▶ [What you are asked to do] Copy the items word for word, from the line containing "This is a 0.25 m/px aerial image." through the line containing "road 4 (residential): [(215,186),(81,302)]", including both of those lines.

--- START OF Materials provided ---

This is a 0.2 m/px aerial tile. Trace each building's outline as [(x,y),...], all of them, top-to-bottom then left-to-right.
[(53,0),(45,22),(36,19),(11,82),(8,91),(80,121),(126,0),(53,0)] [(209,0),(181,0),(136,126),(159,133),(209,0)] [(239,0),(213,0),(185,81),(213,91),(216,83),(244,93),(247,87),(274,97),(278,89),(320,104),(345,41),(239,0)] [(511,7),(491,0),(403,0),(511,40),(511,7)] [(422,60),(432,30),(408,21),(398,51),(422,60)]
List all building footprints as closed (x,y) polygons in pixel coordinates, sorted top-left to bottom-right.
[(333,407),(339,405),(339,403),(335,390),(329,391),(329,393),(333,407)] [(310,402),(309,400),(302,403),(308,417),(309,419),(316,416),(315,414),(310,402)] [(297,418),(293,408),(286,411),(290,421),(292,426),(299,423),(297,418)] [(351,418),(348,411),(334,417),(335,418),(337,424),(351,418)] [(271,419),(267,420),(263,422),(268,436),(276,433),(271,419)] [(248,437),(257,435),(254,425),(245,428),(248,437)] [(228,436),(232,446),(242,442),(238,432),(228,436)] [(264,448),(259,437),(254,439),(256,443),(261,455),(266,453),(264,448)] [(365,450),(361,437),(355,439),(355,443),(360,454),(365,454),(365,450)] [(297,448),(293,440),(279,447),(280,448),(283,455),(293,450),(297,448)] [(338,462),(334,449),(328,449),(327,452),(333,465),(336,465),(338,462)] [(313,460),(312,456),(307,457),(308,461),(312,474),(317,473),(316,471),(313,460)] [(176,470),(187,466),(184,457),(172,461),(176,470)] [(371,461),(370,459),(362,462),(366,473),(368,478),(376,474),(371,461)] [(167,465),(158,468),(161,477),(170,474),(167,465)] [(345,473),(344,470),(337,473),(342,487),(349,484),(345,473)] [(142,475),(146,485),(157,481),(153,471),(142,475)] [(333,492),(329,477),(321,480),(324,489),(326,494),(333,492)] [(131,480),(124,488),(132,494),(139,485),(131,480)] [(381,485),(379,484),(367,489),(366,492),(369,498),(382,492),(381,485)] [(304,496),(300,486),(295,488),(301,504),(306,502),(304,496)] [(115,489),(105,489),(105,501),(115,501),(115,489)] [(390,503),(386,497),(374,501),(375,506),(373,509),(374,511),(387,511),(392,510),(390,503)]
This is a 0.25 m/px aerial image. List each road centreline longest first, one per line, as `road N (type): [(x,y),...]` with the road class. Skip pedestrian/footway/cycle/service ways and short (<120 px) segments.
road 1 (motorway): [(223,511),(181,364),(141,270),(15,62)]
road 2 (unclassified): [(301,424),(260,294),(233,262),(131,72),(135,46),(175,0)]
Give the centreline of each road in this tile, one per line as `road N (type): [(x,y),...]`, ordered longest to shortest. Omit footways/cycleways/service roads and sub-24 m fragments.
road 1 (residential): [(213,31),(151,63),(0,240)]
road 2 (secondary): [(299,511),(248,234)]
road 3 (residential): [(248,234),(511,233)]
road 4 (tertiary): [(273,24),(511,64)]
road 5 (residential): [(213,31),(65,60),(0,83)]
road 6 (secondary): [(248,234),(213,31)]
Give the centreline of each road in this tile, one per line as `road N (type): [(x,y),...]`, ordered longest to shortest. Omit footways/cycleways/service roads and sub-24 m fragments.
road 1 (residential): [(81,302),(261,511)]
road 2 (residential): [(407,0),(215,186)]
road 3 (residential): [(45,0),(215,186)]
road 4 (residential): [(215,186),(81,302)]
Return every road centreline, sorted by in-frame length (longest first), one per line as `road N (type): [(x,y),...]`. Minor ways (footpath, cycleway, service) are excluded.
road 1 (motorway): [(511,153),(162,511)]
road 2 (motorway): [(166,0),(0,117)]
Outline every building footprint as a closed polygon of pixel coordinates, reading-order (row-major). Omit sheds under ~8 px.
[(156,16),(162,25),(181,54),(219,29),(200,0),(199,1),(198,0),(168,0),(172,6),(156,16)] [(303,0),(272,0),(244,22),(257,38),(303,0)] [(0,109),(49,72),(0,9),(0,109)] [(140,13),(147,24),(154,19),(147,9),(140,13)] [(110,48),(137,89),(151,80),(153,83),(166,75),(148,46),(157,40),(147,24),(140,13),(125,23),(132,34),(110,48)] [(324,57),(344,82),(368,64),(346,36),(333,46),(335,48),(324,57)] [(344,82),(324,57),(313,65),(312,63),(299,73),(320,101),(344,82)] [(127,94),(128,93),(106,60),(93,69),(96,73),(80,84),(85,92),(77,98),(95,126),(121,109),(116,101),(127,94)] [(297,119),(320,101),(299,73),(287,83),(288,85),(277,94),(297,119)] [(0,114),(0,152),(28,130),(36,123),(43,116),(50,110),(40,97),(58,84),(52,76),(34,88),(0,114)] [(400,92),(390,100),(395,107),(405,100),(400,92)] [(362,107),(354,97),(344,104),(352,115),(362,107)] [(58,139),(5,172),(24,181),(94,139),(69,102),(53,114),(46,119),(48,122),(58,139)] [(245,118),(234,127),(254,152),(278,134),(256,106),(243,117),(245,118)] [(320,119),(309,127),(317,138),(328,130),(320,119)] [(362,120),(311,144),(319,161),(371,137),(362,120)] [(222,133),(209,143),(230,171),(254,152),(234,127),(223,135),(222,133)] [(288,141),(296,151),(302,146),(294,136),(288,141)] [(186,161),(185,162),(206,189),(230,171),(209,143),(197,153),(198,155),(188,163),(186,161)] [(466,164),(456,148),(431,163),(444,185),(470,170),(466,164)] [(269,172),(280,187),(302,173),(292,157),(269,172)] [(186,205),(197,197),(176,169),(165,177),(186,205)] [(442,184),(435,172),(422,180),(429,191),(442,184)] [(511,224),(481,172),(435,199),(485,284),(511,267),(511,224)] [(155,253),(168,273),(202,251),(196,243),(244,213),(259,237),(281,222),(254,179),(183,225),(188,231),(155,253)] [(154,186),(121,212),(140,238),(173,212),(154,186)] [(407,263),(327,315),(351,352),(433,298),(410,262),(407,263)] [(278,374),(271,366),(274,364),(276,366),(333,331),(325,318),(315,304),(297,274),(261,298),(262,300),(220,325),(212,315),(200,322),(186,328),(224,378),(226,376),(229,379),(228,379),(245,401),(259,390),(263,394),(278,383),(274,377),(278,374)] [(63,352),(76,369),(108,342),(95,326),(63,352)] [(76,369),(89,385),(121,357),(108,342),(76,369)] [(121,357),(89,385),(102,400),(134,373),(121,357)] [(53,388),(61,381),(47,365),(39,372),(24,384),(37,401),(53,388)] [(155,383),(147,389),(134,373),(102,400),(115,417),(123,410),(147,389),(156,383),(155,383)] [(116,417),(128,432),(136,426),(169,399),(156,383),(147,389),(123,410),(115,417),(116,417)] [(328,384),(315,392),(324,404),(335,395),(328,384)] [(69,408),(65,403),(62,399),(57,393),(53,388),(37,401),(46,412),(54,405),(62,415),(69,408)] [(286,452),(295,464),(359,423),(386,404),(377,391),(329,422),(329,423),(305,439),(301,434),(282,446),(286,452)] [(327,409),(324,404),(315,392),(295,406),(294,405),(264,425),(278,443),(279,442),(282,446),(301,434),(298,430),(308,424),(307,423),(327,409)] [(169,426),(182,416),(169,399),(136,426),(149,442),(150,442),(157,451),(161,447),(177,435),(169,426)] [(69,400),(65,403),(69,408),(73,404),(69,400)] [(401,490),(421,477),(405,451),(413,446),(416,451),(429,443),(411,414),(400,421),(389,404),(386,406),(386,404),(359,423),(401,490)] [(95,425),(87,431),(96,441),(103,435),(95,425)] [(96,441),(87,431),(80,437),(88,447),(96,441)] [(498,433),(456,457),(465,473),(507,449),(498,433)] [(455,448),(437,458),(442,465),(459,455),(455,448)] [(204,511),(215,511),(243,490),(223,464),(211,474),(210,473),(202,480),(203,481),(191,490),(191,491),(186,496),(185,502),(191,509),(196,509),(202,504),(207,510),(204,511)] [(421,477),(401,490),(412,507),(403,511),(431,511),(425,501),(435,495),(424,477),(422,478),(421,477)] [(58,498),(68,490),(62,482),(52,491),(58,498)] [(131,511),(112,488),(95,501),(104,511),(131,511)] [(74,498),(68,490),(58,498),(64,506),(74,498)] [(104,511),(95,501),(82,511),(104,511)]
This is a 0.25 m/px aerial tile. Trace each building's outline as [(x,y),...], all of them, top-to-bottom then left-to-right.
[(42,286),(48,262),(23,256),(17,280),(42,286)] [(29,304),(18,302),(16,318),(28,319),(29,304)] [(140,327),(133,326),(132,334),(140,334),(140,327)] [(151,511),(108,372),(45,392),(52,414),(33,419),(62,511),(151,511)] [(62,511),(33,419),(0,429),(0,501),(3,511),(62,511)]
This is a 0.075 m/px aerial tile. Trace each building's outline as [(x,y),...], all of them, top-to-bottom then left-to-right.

--- END OF Materials provided ---

▶ [Final answer]
This is a 0.25 m/px aerial image. List each road centreline longest first, one per line, as `road N (type): [(x,y),...]` with the road class. Skip pedestrian/footway/cycle/service ways and short (<120 px) segments.
road 1 (motorway): [(223,511),(181,364),(141,270),(15,62)]
road 2 (unclassified): [(301,424),(260,294),(233,262),(131,72),(135,46),(175,0)]
Give the centreline of each road in this tile, one per line as `road N (type): [(x,y),...]`, ordered longest to shortest. Omit footways/cycleways/service roads and sub-24 m fragments.
road 1 (residential): [(213,31),(151,63),(0,240)]
road 2 (secondary): [(299,511),(248,234)]
road 3 (residential): [(248,234),(511,233)]
road 4 (tertiary): [(273,24),(511,64)]
road 5 (residential): [(213,31),(65,60),(0,83)]
road 6 (secondary): [(248,234),(213,31)]
Give the centreline of each road in this tile, one per line as `road N (type): [(x,y),...]`, ordered longest to shortest. Omit footways/cycleways/service roads and sub-24 m fragments.
road 1 (residential): [(81,302),(261,511)]
road 2 (residential): [(407,0),(215,186)]
road 3 (residential): [(45,0),(215,186)]
road 4 (residential): [(215,186),(81,302)]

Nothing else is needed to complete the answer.